RECORDS FOR THE EXERCISE =>
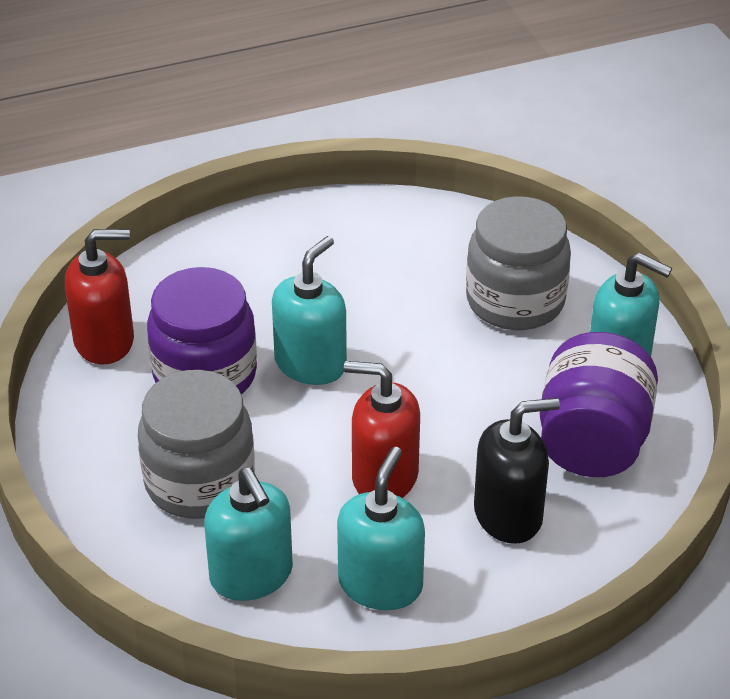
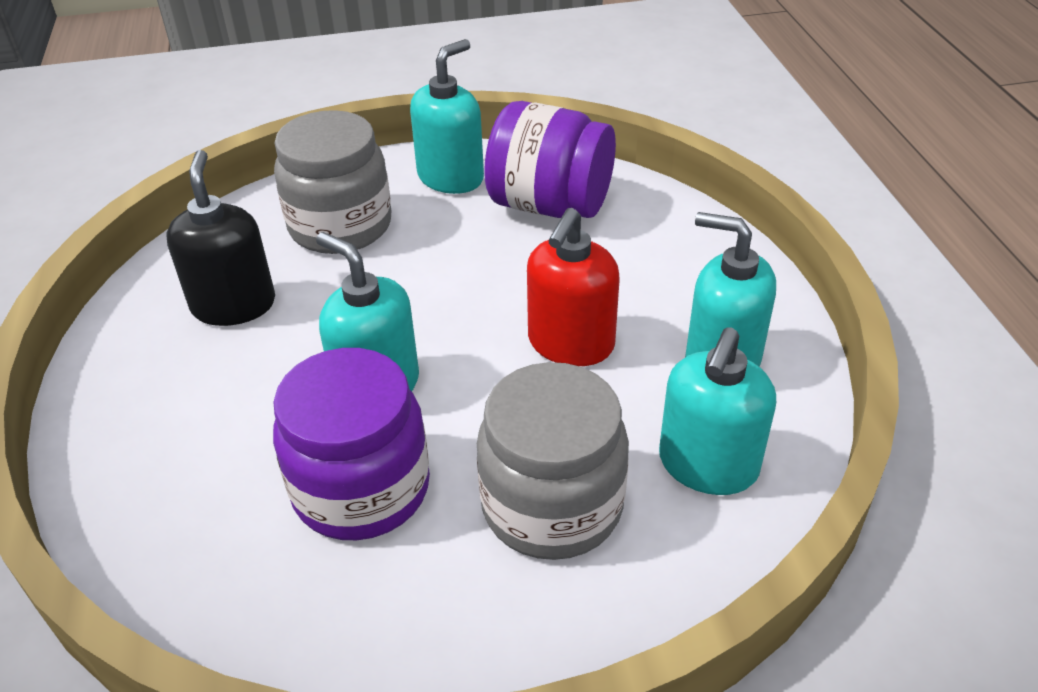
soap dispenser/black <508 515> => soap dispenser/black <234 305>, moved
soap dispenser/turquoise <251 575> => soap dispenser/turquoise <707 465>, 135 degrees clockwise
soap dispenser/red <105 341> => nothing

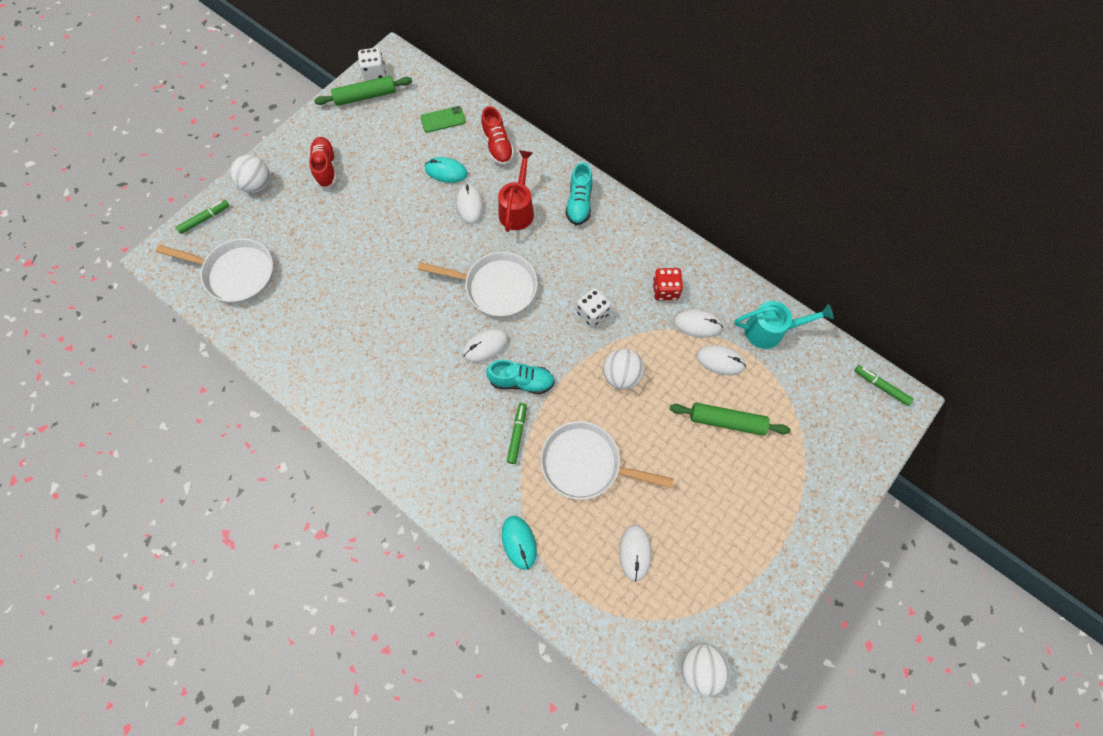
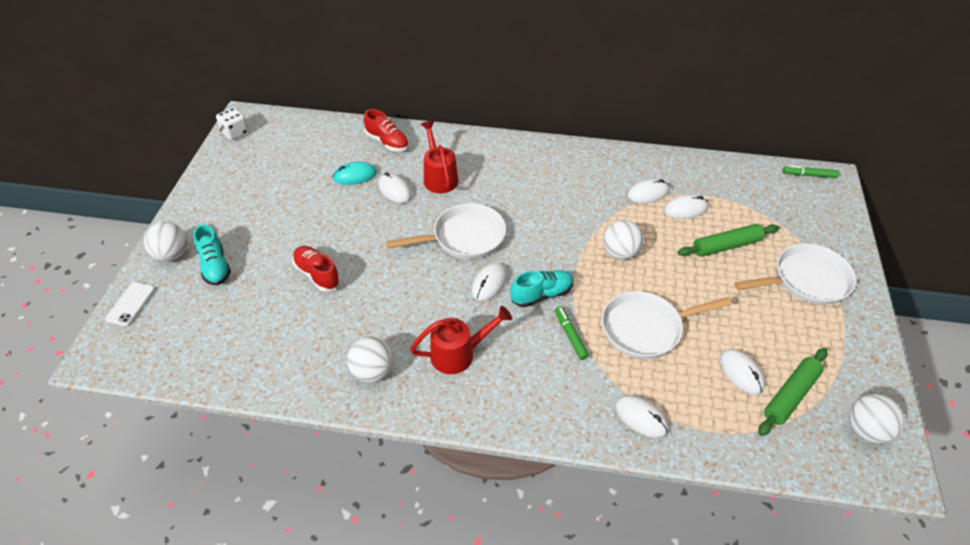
marker/green <205 219> => phone/white <131 304>
shoe/turquoise <579 203> => shoe/turquoise <215 266>, moved
shoe/red <326 167> => shoe/red <317 274>, moved
nothing => ball/white <372 372>
nothing => watering can/red <459 354>
mouse/turquoise <519 542> => mouse/white <641 417>
pan/white <236 273> => pan/white <806 280>, moved
rolling pin/green <365 96> => rolling pin/green <791 395>, moved
phone/green <443 119> => nothing
dice/white <592 313> => nothing
dice/red <665 290> => nothing
watering can/turquoise <770 331> => nothing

WORK REQUIRED =>
Return only the lines from the start of the data through the line that contains "soap dispenser/turquoise <251", please, copying them exactly and omitting all pictures.

OUTPUT OF THE TASK =>
soap dispenser/black <508 515> => soap dispenser/black <234 305>, moved
soap dispenser/turquoise <251 575> => soap dispenser/turquoise <707 465>, 135 degrees clockwise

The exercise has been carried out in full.